Your answer should be only the lines below from the one with "camera: 140 degrees right, 15 degrees up" to the one with "(780, 265) = (419, 145): turquoise", repeated exactly, ends included.

ENTRIES PROVIDED:
Content starts
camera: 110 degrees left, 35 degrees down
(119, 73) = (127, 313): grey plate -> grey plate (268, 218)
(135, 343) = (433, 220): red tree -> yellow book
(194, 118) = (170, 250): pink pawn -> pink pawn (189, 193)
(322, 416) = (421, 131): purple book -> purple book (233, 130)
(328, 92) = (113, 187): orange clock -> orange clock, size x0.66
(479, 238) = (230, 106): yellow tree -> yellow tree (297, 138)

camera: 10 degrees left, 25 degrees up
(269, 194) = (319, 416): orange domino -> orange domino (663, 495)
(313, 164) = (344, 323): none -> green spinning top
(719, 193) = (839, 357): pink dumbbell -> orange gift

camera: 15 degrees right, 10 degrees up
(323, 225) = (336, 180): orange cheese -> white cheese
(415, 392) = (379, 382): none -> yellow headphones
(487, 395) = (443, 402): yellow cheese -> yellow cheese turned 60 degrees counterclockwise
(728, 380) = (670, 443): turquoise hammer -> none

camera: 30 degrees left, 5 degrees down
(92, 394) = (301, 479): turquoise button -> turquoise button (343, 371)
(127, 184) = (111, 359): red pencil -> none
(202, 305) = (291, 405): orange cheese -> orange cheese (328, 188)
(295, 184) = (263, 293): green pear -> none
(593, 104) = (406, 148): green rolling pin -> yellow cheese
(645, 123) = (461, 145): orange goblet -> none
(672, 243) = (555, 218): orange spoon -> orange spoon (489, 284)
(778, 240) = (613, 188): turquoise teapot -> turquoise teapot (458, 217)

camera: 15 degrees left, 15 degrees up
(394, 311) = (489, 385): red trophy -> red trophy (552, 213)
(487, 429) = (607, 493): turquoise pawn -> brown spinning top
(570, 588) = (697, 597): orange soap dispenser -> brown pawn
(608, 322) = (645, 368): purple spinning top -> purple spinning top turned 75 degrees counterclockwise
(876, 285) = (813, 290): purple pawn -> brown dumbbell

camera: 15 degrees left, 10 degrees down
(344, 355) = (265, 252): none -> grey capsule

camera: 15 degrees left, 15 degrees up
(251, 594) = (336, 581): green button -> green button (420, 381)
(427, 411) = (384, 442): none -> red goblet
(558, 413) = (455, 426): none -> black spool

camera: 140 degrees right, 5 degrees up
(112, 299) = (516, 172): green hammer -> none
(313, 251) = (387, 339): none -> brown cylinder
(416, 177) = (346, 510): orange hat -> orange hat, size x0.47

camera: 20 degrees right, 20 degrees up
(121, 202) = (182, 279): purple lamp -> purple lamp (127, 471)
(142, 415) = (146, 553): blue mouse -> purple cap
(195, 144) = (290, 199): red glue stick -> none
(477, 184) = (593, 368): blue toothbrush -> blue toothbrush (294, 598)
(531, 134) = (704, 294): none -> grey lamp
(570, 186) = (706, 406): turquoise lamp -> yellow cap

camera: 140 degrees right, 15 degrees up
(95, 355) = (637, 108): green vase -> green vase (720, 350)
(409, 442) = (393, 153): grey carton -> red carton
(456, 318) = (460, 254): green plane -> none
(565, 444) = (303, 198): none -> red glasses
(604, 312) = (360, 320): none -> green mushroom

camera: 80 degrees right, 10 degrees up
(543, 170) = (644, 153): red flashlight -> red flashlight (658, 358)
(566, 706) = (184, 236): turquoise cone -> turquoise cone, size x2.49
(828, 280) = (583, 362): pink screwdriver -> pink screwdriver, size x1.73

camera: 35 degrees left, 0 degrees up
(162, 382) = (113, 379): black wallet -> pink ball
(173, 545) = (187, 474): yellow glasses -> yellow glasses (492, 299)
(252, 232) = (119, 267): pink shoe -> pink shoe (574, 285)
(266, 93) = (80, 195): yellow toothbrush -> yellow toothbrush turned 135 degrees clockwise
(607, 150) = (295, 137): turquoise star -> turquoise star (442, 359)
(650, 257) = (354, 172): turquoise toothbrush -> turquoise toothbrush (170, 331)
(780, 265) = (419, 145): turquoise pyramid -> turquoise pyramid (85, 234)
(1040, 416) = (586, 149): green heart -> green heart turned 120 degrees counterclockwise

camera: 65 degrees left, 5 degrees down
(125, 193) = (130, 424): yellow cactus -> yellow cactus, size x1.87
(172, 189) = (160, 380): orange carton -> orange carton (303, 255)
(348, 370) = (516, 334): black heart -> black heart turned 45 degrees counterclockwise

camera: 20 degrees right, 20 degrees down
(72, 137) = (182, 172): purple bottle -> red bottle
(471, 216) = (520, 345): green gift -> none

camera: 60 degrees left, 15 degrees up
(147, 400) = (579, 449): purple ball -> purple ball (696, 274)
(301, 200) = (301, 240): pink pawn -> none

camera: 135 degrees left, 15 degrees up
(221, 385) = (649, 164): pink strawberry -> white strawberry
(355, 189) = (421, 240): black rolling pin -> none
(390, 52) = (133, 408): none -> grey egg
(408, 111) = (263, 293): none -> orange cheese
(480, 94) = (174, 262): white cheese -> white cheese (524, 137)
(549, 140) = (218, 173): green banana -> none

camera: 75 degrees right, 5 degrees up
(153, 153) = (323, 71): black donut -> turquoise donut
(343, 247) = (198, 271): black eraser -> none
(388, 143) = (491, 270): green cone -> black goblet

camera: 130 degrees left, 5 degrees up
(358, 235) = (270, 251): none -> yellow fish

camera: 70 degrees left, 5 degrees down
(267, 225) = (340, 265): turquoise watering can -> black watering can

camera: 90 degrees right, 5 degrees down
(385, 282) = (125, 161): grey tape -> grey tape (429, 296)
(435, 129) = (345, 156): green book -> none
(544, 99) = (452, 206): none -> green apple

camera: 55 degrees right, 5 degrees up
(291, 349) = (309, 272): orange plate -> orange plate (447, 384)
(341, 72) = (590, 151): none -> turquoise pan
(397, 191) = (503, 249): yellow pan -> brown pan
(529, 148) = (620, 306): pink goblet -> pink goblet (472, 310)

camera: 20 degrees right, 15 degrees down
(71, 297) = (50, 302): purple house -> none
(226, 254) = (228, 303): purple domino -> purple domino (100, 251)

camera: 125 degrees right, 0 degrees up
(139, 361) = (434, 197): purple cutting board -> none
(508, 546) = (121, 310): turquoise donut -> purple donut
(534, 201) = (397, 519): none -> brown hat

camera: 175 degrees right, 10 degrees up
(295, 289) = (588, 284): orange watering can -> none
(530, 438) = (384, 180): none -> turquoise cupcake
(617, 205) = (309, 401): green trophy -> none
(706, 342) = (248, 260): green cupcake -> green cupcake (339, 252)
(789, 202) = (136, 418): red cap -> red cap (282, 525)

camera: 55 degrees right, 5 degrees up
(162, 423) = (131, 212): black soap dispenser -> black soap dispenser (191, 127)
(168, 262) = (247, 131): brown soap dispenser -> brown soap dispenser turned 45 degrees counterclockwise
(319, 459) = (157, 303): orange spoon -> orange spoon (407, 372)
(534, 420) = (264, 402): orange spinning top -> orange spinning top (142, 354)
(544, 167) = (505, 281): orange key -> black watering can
Content ends
RESULT OF THE EXERCISE:
camera: 140 degrees right, 15 degrees up
(95, 355) = (637, 108): green vase -> green vase (720, 350)
(409, 442) = (393, 153): grey carton -> red carton
(456, 318) = (460, 254): green plane -> none
(565, 444) = (303, 198): none -> red glasses
(604, 312) = (360, 320): none -> green mushroom

camera: 80 degrees right, 10 degrees up
(543, 170) = (644, 153): red flashlight -> red flashlight (658, 358)
(566, 706) = (184, 236): turquoise cone -> turquoise cone, size x2.49
(828, 280) = (583, 362): pink screwdriver -> pink screwdriver, size x1.73

camera: 35 degrees left, 0 degrees up
(162, 382) = (113, 379): black wallet -> pink ball
(173, 545) = (187, 474): yellow glasses -> yellow glasses (492, 299)
(252, 232) = (119, 267): pink shoe -> pink shoe (574, 285)
(266, 93) = (80, 195): yellow toothbrush -> yellow toothbrush turned 135 degrees clockwise
(607, 150) = (295, 137): turquoise star -> turquoise star (442, 359)
(650, 257) = (354, 172): turquoise toothbrush -> turquoise toothbrush (170, 331)
(780, 265) = (419, 145): turquoise pyramid -> turquoise pyramid (85, 234)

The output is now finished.